- Opening Delimiter -

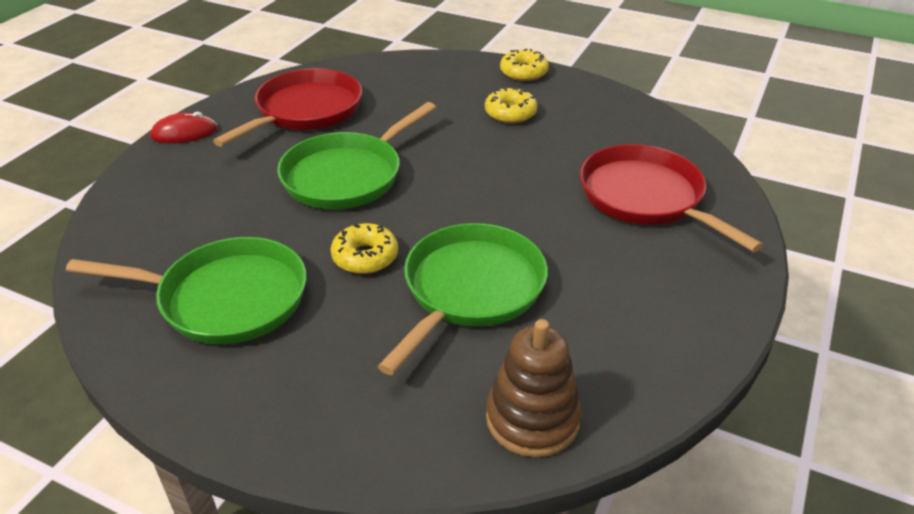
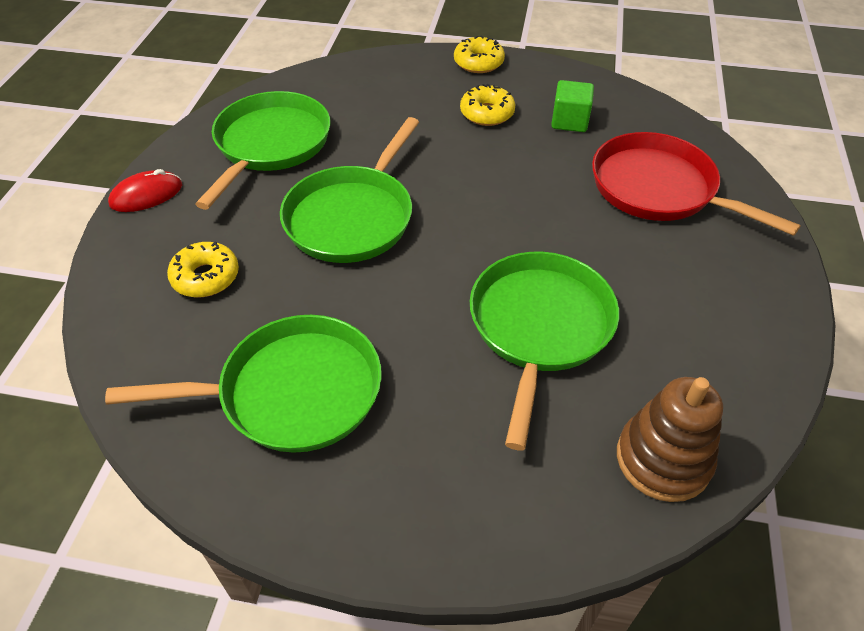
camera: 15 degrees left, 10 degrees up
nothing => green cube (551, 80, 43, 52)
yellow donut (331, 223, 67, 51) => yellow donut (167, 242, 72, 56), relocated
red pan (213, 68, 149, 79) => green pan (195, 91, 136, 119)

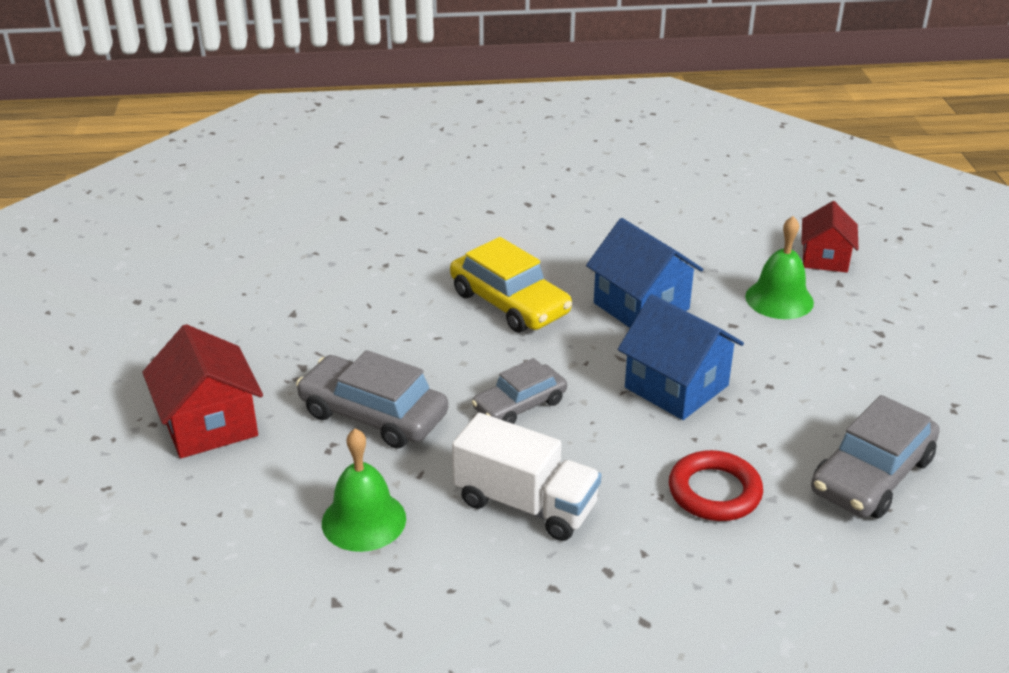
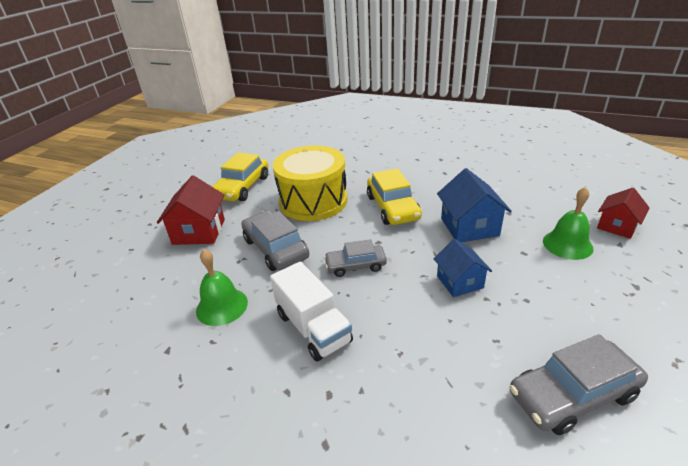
camera: 30 degrees right, 0 degrees up
red ring (669, 450, 94, 71) => nothing
nothing => yellow car (212, 153, 56, 48)
nothing => yellow drum (273, 146, 74, 75)
blue house (618, 294, 126, 126) => blue house (434, 239, 58, 58), x0.66

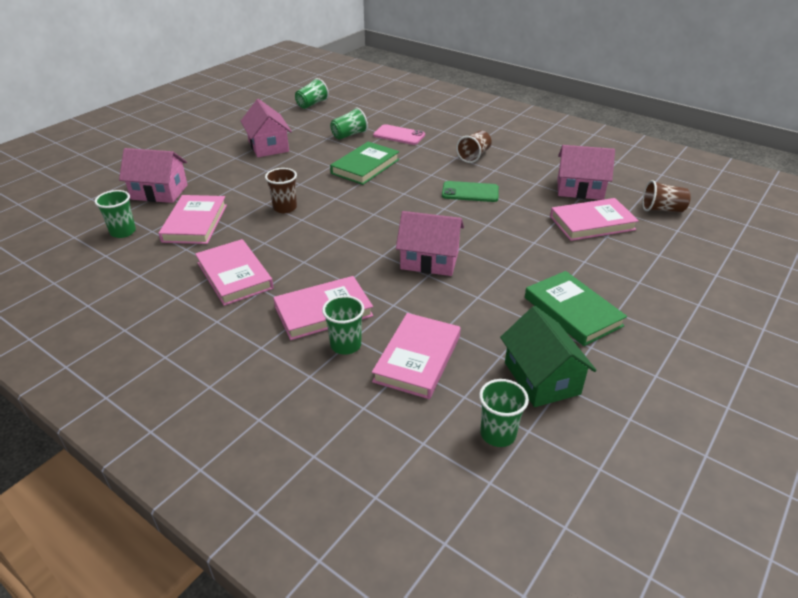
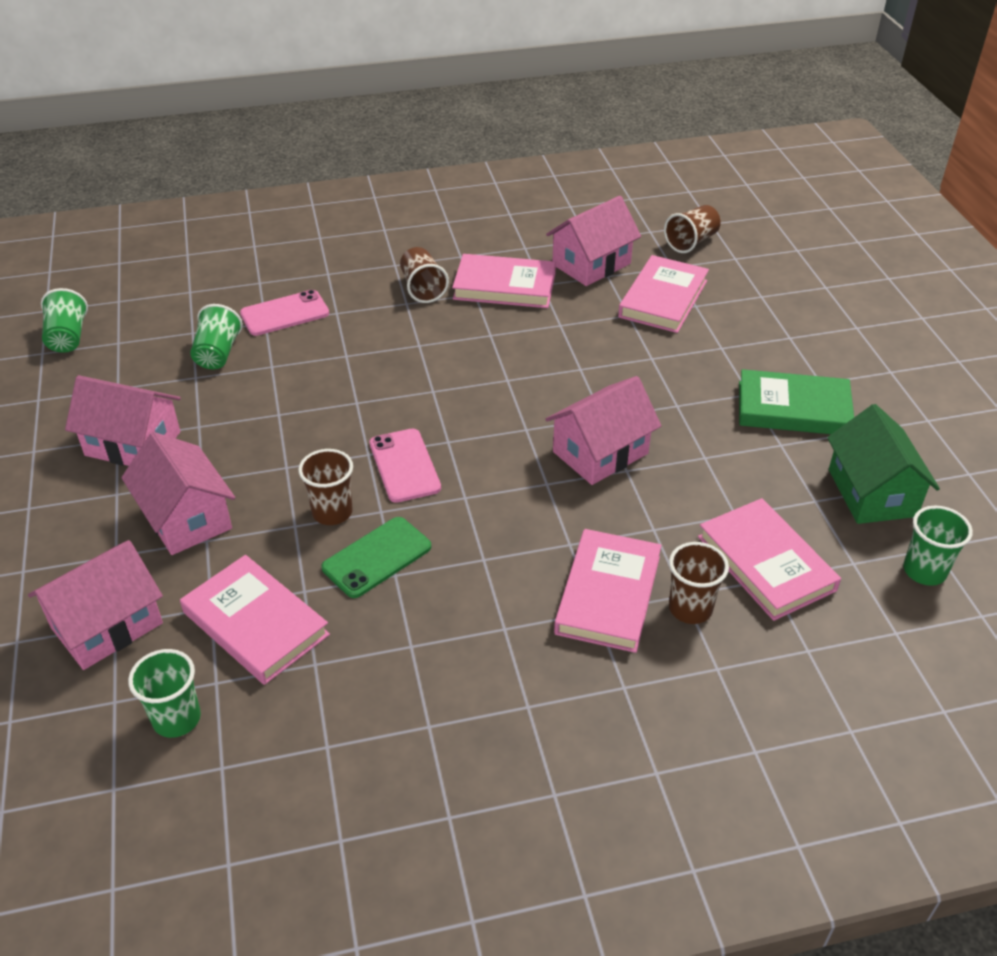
camera: 50 degrees left, 5 degrees up
green book (330, 142, 69, 43) => nothing
nothing => pink house (121, 432, 114, 123)
nothing => pink phone (370, 429, 71, 74)
pink book (195, 239, 79, 67) => pink book (452, 254, 104, 54), relocated
green phone (442, 181, 57, 21) => green phone (322, 517, 109, 81), relocated
green cup (322, 295, 42, 60) => brown cup (669, 542, 60, 82)
green house (500, 306, 97, 101) => green house (827, 404, 113, 120), 60 degrees clockwise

- Closing Delimiter -

■ Exercise instructions: Return all records verbatim and drop the pictures.

■ Answer to this problem:
camera: 15 degrees left, 10 degrees up
nothing => green cube (551, 80, 43, 52)
yellow donut (331, 223, 67, 51) => yellow donut (167, 242, 72, 56), relocated
red pan (213, 68, 149, 79) => green pan (195, 91, 136, 119)

camera: 30 degrees right, 0 degrees up
red ring (669, 450, 94, 71) => nothing
nothing => yellow car (212, 153, 56, 48)
nothing => yellow drum (273, 146, 74, 75)
blue house (618, 294, 126, 126) => blue house (434, 239, 58, 58), x0.66

camera: 50 degrees left, 5 degrees up
green book (330, 142, 69, 43) => nothing
nothing => pink house (121, 432, 114, 123)
nothing => pink phone (370, 429, 71, 74)
pink book (195, 239, 79, 67) => pink book (452, 254, 104, 54), relocated
green phone (442, 181, 57, 21) => green phone (322, 517, 109, 81), relocated
green cup (322, 295, 42, 60) => brown cup (669, 542, 60, 82)
green house (500, 306, 97, 101) => green house (827, 404, 113, 120), 60 degrees clockwise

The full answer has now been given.